_YOUR INSTRUCTIONS_
Except for the pictures, reproduce the records word for word.

_RECORDS FOR THE TASK_
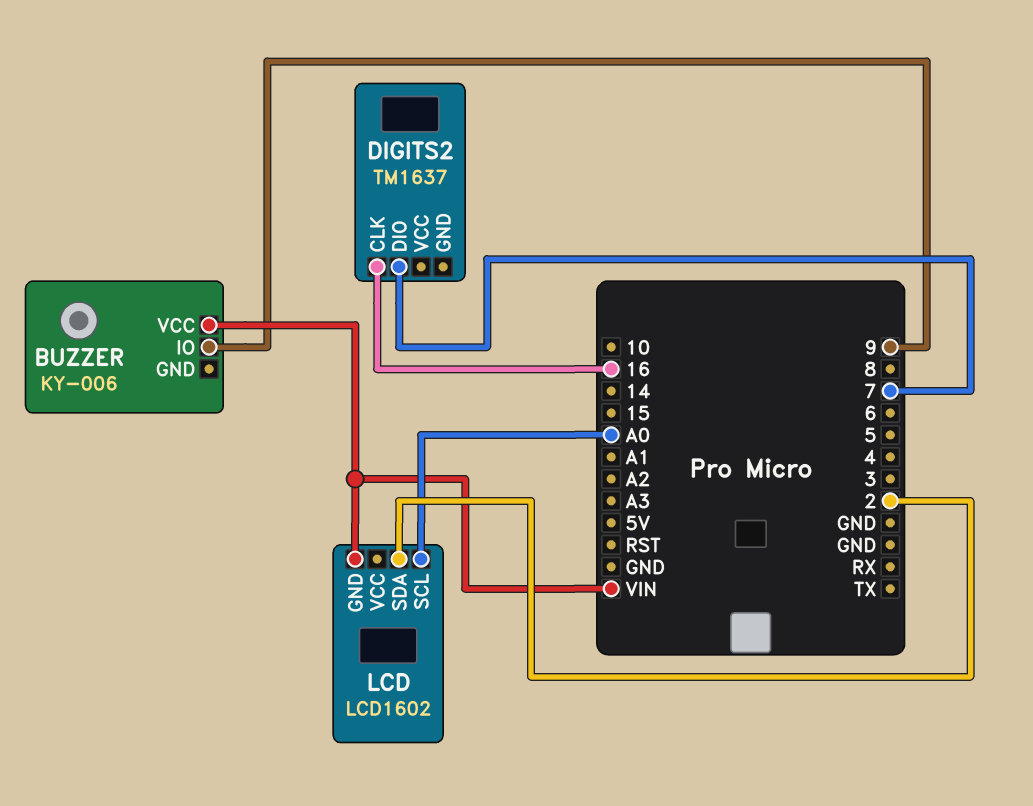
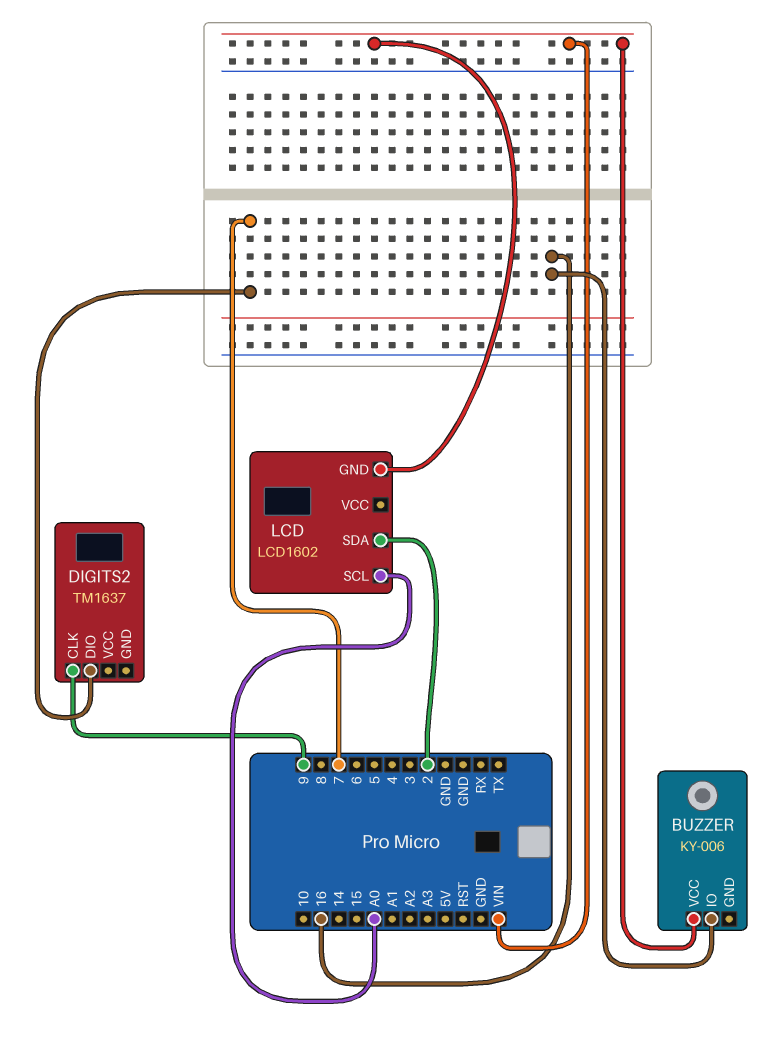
BUZZER pin IO: 9 -> 16
DIGITS2 pin CLK: 16 -> 9

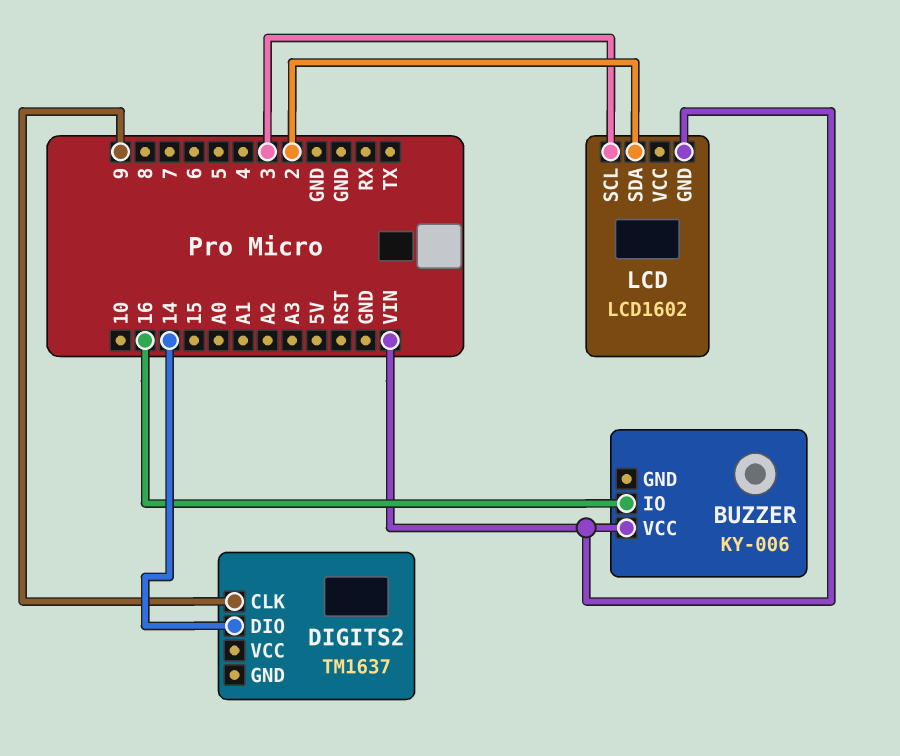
DIGITS2 pin DIO: 7 -> 14
LCD pin SCL: A0 -> 3

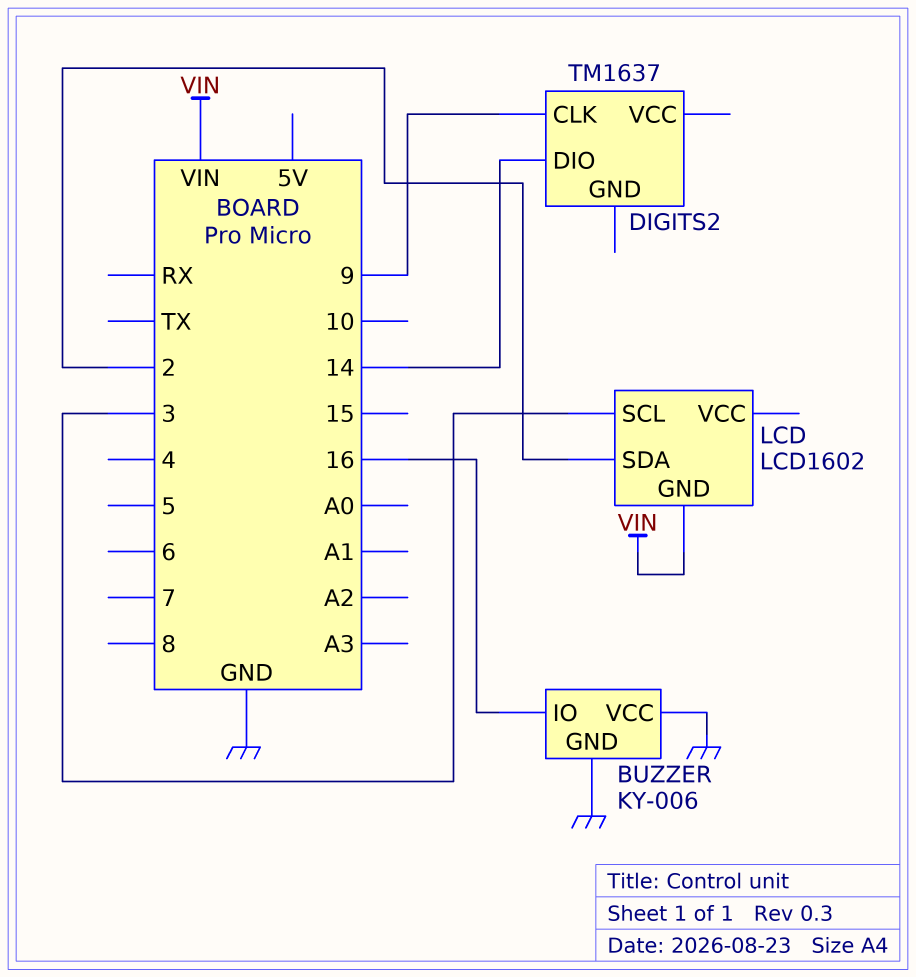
BUZZER pin GND: none -> GND
BUZZER pin VCC: VIN -> GND

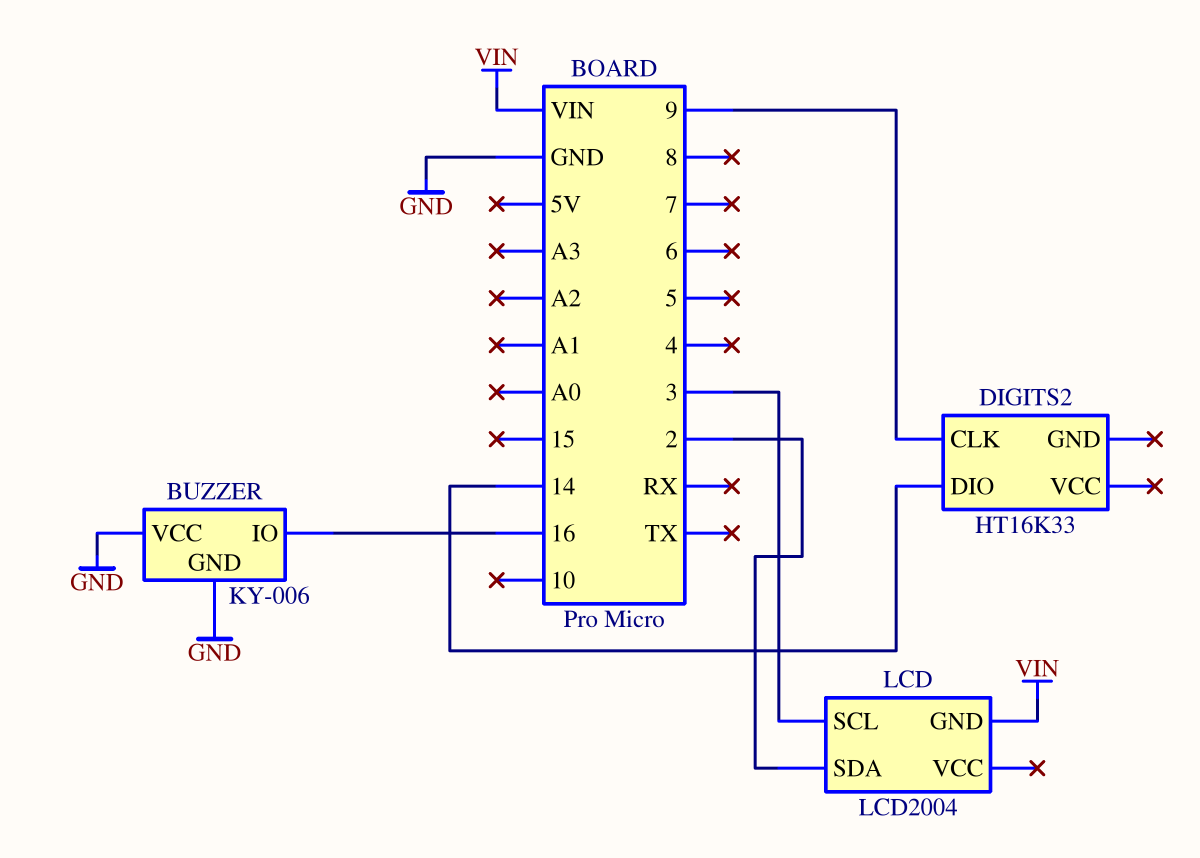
DIGITS2: TM1637 -> HT16K33
LCD: LCD1602 -> LCD2004

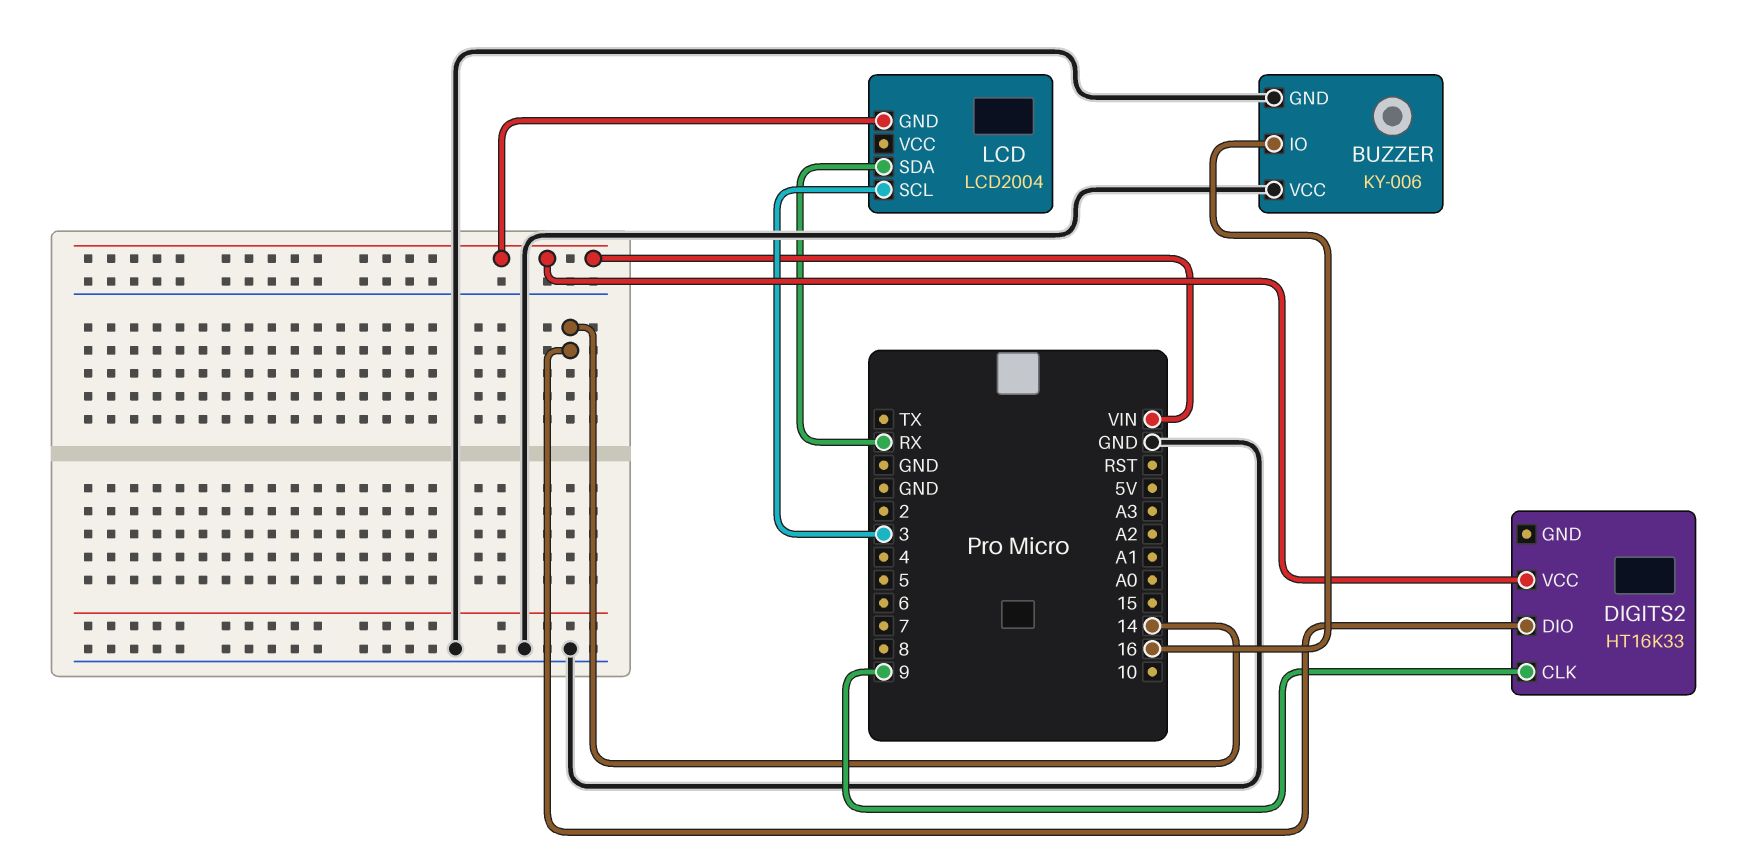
DIGITS2 pin VCC: none -> VIN
LCD pin SDA: 2 -> RX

_REPLY TO THE EXERCISE_
BUZZER pin IO: 9 -> 16
DIGITS2 pin CLK: 16 -> 9

DIGITS2 pin DIO: 7 -> 14
LCD pin SCL: A0 -> 3

BUZZER pin GND: none -> GND
BUZZER pin VCC: VIN -> GND

DIGITS2: TM1637 -> HT16K33
LCD: LCD1602 -> LCD2004

DIGITS2 pin VCC: none -> VIN
LCD pin SDA: 2 -> RX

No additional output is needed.